:: Provided entries ::
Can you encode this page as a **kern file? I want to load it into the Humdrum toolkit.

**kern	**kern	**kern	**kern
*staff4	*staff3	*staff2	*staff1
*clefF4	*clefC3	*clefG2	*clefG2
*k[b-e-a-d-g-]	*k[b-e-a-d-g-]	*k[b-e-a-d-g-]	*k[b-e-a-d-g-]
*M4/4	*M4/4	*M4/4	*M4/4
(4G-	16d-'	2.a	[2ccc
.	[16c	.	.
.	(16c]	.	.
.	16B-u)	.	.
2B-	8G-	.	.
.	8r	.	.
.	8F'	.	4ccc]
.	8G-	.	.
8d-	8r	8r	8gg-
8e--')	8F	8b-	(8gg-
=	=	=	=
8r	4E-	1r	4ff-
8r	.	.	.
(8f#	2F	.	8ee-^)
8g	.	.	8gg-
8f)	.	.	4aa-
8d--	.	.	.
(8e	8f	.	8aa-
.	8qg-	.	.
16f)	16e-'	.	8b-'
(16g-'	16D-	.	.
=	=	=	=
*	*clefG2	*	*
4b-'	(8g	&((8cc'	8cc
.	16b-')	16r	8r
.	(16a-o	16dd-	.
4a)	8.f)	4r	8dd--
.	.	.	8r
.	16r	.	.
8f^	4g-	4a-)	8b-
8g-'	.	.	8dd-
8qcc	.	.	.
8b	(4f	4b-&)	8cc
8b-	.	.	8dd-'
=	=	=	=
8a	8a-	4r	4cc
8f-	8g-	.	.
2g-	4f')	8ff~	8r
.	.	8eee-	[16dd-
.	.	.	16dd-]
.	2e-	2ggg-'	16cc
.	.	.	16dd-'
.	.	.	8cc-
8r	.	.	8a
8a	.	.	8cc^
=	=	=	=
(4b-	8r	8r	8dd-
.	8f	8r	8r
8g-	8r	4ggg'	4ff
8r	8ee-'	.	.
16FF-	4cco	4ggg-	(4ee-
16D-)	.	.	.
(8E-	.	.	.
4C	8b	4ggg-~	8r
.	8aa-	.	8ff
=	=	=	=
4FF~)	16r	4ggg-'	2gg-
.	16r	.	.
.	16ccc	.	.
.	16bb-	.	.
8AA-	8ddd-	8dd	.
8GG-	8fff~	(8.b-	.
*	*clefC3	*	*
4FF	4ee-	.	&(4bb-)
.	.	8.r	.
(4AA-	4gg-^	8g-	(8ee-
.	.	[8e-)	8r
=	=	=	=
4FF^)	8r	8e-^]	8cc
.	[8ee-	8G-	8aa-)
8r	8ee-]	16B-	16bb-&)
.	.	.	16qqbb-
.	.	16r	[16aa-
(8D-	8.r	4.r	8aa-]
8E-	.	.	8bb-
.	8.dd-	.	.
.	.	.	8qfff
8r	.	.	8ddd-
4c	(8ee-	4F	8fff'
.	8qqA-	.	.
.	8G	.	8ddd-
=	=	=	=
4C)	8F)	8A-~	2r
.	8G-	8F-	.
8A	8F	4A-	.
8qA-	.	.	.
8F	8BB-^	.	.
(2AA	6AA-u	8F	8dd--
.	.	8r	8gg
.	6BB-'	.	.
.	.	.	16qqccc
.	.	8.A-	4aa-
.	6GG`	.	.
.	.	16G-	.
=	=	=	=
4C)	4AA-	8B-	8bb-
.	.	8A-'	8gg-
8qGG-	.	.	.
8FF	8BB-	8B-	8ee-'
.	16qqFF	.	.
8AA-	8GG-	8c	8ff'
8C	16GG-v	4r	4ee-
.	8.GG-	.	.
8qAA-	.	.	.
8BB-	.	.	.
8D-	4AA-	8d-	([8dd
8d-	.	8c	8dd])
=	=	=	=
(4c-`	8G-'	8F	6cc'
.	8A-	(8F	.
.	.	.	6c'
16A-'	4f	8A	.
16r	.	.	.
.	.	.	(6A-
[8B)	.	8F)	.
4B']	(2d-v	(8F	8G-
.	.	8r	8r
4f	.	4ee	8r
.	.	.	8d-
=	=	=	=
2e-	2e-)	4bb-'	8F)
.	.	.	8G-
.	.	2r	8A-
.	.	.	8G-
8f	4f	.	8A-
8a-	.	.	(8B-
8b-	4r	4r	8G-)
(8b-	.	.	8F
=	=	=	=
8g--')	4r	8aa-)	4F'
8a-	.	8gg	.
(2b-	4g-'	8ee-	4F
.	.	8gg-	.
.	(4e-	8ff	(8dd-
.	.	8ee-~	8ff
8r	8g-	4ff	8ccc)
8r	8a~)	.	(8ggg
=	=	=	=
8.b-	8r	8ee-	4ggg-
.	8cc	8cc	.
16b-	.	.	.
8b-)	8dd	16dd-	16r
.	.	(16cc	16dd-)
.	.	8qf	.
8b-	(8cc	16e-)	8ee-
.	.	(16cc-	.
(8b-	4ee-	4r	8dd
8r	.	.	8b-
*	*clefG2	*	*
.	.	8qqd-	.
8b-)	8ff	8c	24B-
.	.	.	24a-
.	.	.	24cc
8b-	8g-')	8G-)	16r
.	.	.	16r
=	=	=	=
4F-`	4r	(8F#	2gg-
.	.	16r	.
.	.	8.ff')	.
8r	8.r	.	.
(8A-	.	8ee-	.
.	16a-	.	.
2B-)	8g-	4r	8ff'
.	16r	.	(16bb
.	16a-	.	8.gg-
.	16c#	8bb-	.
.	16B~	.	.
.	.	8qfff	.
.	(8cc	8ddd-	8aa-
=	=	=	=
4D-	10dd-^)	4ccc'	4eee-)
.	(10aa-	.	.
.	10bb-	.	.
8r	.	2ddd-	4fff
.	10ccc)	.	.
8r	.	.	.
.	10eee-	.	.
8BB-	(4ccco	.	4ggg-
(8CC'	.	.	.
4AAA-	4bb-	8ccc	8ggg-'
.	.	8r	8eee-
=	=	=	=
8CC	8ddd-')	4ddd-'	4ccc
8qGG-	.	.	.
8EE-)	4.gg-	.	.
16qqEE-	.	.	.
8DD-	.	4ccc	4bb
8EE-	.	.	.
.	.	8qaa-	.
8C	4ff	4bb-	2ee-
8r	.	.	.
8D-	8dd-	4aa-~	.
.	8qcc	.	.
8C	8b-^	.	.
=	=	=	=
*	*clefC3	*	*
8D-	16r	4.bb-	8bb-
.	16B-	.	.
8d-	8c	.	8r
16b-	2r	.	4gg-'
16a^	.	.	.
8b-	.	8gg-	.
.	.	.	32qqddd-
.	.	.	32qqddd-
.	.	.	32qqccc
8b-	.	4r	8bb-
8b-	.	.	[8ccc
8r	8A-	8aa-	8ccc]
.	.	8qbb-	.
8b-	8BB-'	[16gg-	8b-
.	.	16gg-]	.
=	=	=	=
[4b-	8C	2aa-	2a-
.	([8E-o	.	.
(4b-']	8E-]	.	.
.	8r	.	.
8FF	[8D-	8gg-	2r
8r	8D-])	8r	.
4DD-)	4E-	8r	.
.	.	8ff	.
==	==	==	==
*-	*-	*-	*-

:: Exercise task ::
Select every line of the items above that contains the string "kern". Treat uppercase and lowercase letters as distinct.

:: Output for this exercise ::
Can you encode this page as a **kern file? I want to load it into the Humdrum toolkit.
**kern	**kern	**kern	**kern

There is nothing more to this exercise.